● STUDY MATERIAL
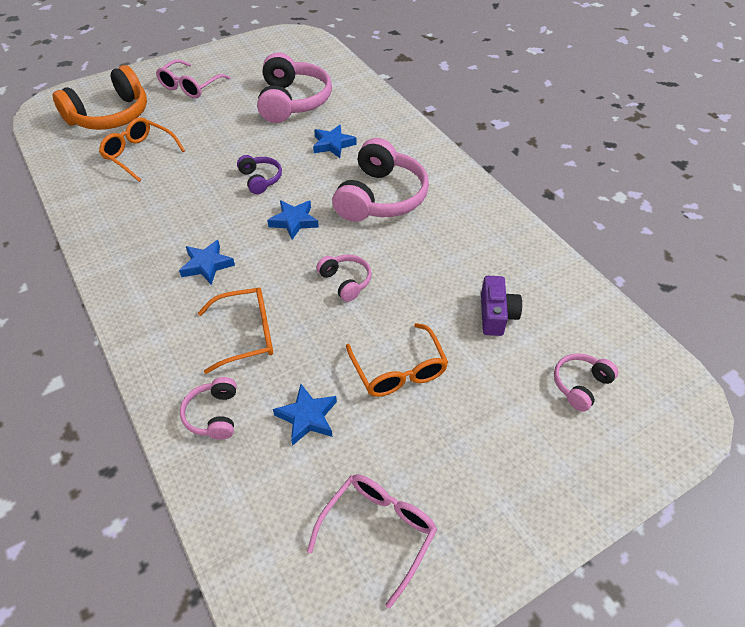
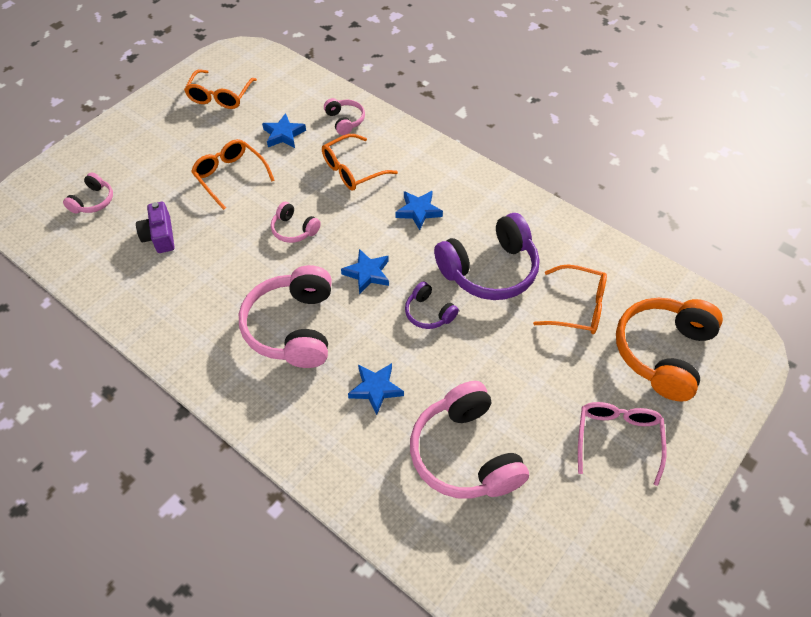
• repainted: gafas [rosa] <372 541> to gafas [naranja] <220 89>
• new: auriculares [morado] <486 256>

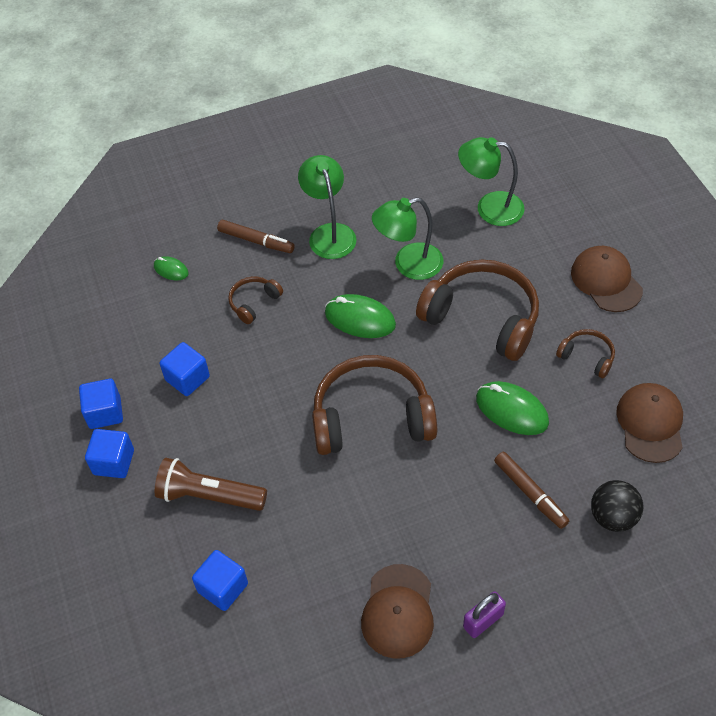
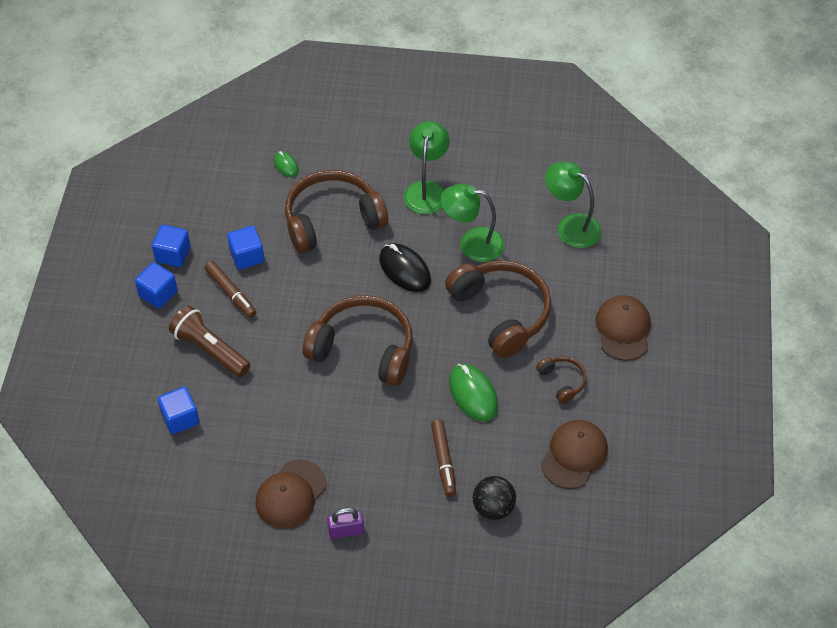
• shifted: rotulador [marrón] <256 236> to <230 289>
• scaled: auriculares [marrón] <255 300> = <336 211> x2.16
• repainted: ratón [verde] <360 316> to ratón [negro] <405 267>

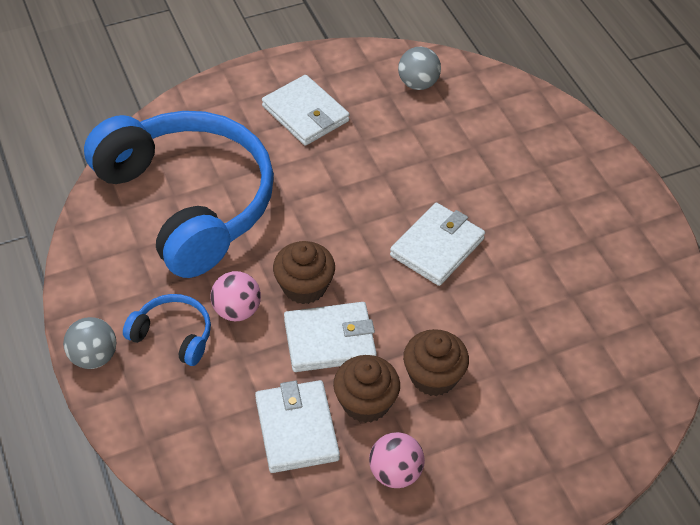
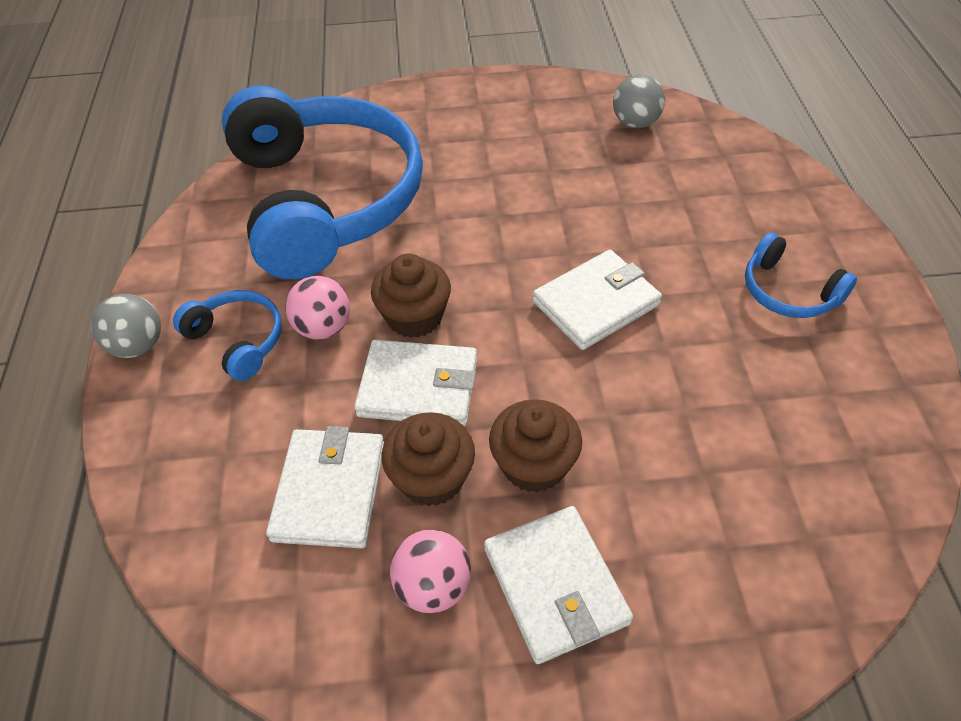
• shifted: cartera [blanco] <306 110> to <558 585>
• new: auriculares [azul] <801 275>

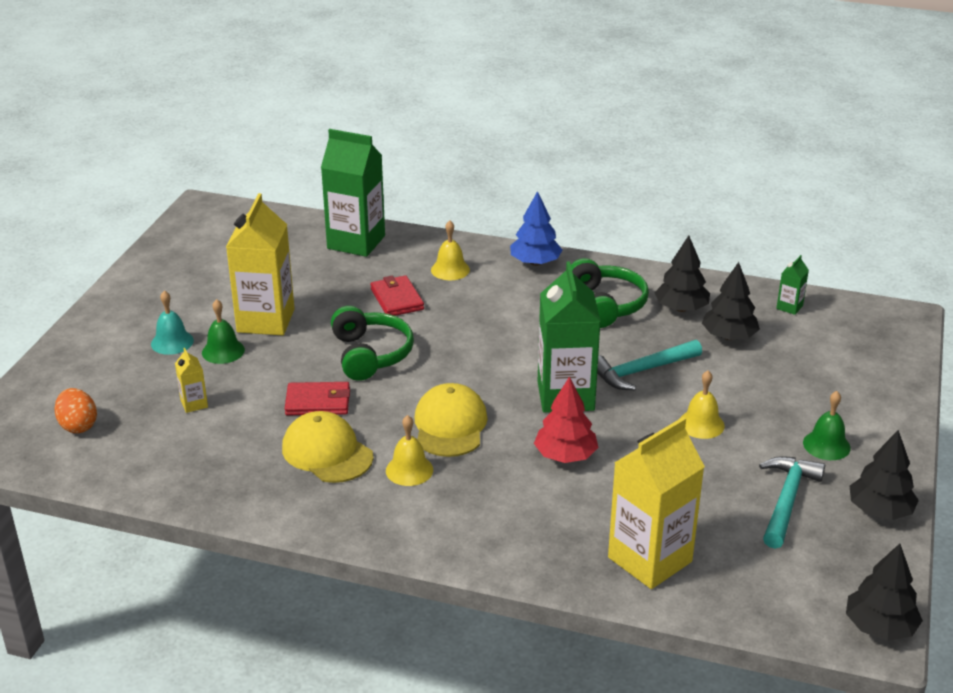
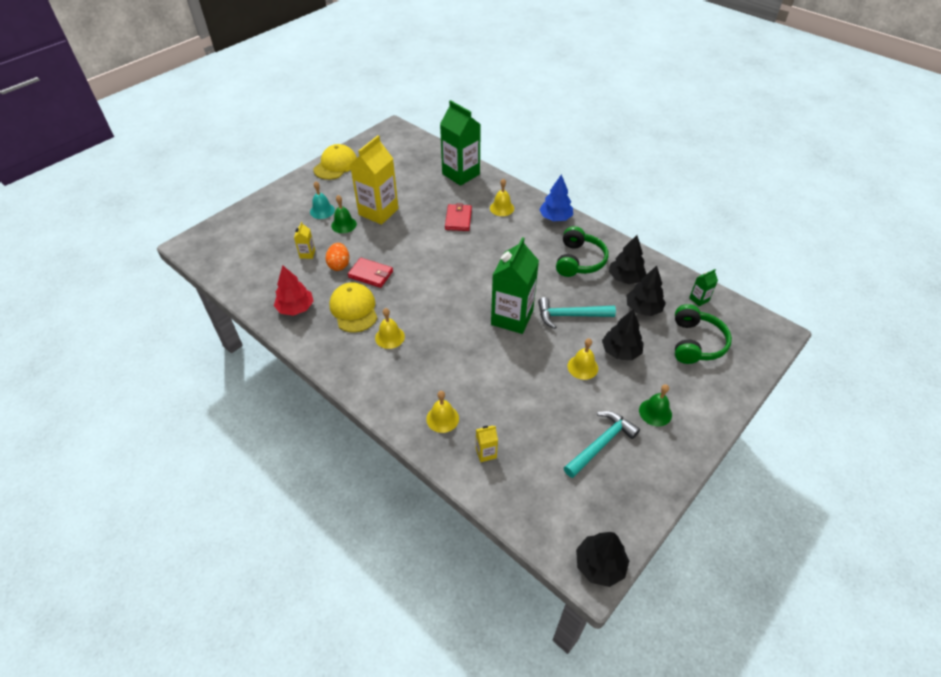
• shifted: auriculares [verde] <372 343> to <703 334>
• shifted: árbol [rojo] <566 419> to <293 290>
• shifted: gorra [amarillo] <451 420> to <335 162>
• shifted: huevo [naranja] <75 410> to <337 257>
• scaled: cartón de leche [amarillo] <656 503> = <487 443> x0.43
• shifted: árbol [negro] <884 475> to <623 334>
• new: campana [amarillo] <442 412>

● AIM OF THE EXERCISE
What you return should match, exactly, the stretch of the listing above that runs from the line with "<487 443> x0.43" to its last line.

● SOLUTION BELOW
• scaled: cartón de leche [amarillo] <656 503> = <487 443> x0.43
• shifted: árbol [negro] <884 475> to <623 334>
• new: campana [amarillo] <442 412>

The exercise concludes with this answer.